Data records -
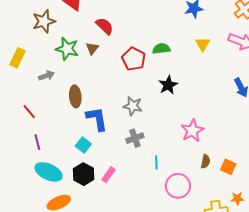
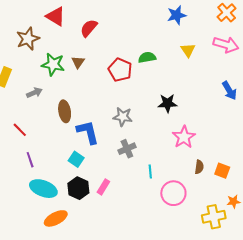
red semicircle: (105, 26) -> (89, 28), moved, turned -90
black star: (168, 85) -> (168, 103), moved, turned 30

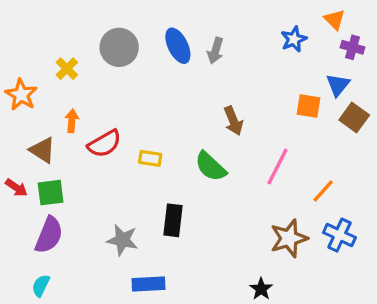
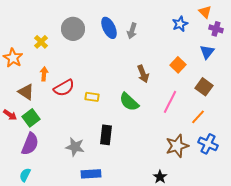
orange square: (308, 106) -> (178, 65), moved, turned 35
brown square: (354, 118) -> (204, 87), moved
green square: (51, 193) -> (31, 118), turned -30

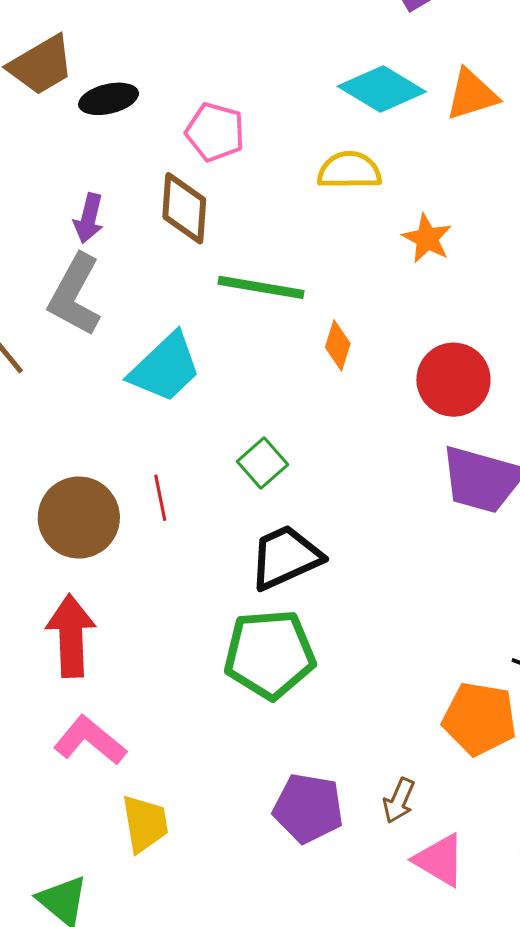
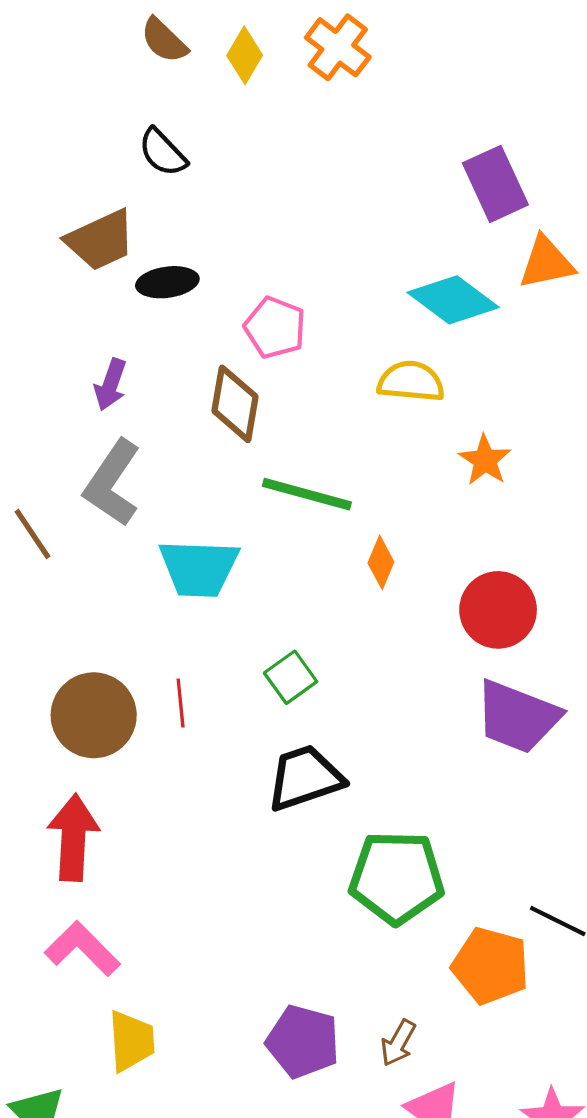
orange triangle: (472, 95) -> (546, 263), moved
purple arrow: (89, 218) -> (111, 385), moved
cyan trapezoid: (165, 368) -> (199, 568), turned 40
green pentagon: (270, 654) -> (397, 878), moved

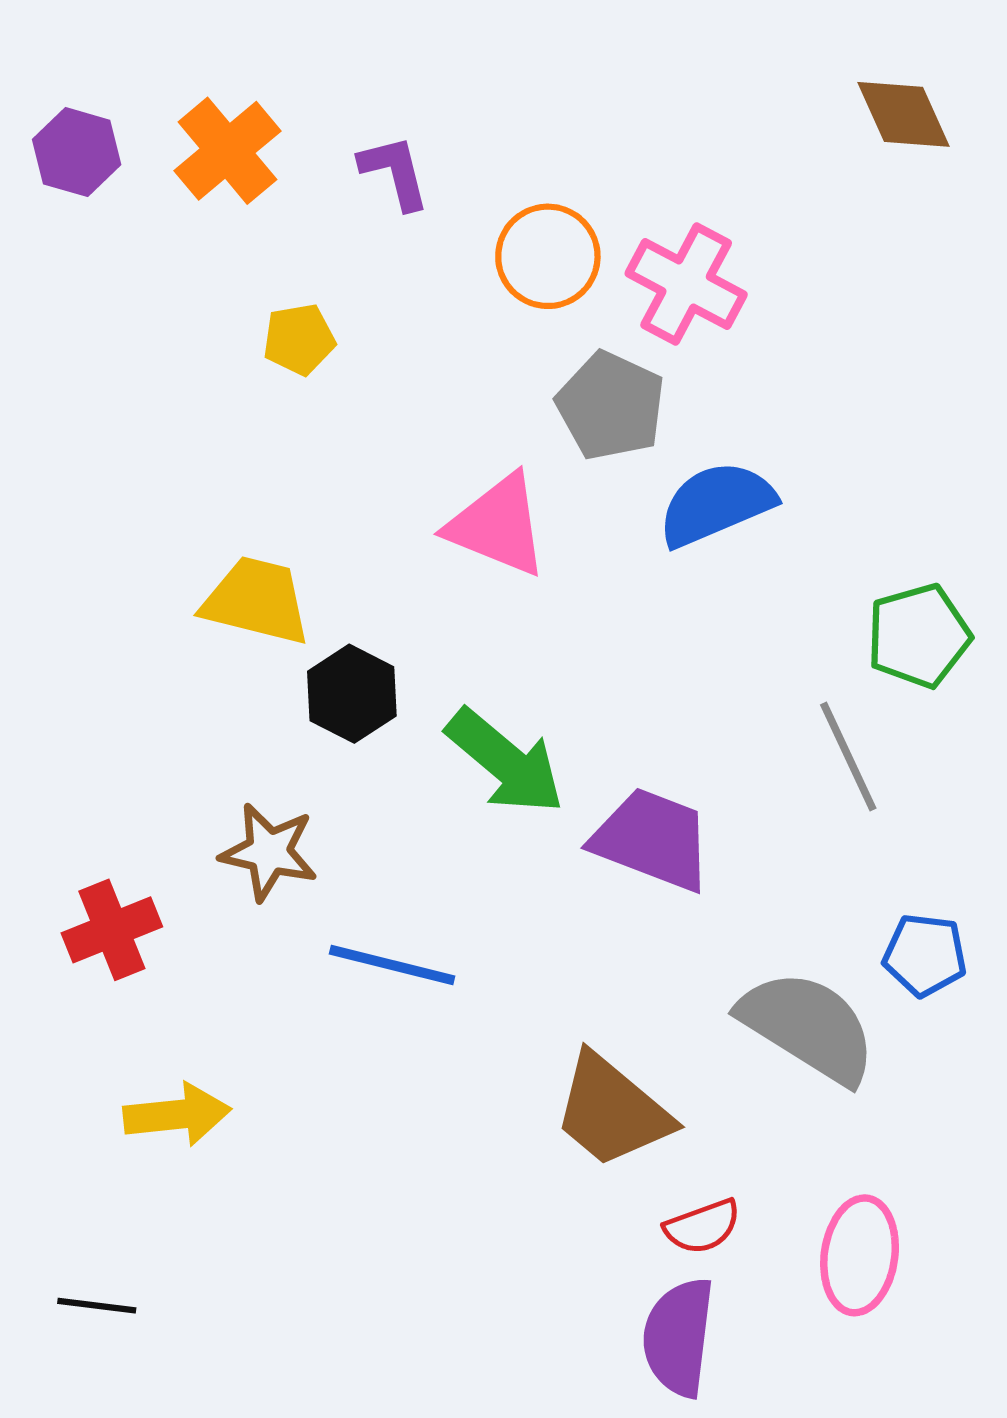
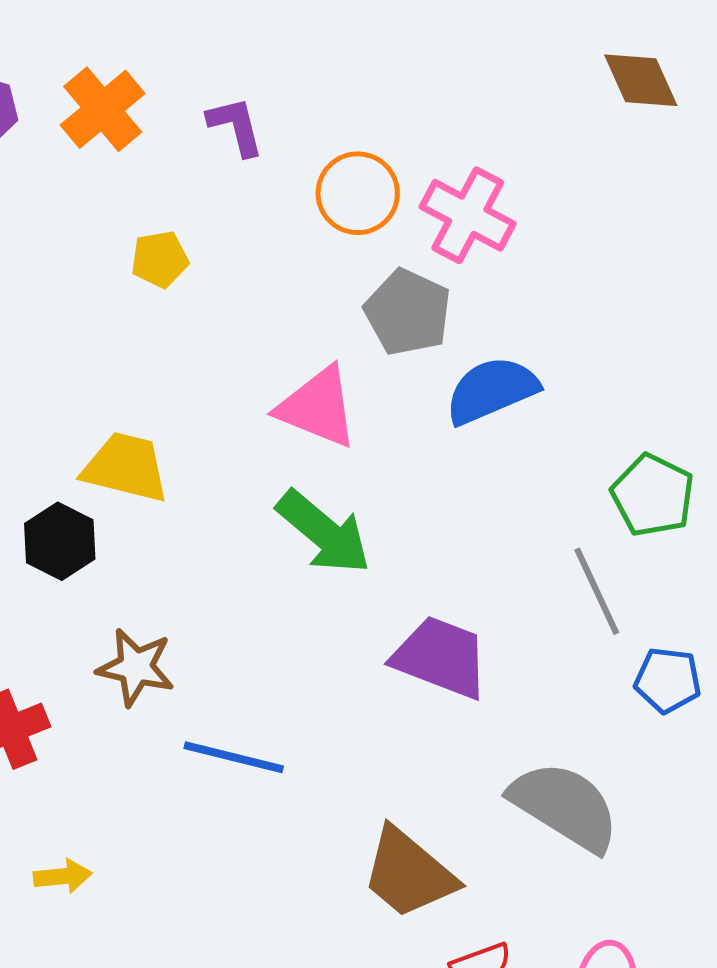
green pentagon: (919, 636) -> (653, 495), turned -30
black hexagon: (352, 694) -> (60, 541), moved
green arrow: (505, 762) -> (324, 532), moved
blue pentagon: (925, 955) -> (668, 680), moved
yellow arrow: (177, 1115) -> (63, 876), size x0.7

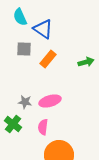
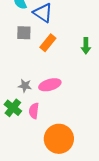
green arrow: (86, 62) -> (86, 46), turned 105
pink semicircle: (43, 127) -> (34, 111), moved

Assignment -
Return a copy of each line in the entries that carries the string "pentagon".

Reply -
green pentagon: (270, 654) -> (397, 878), moved
green pentagon: (919, 636) -> (653, 495), turned -30
blue pentagon: (925, 955) -> (668, 680), moved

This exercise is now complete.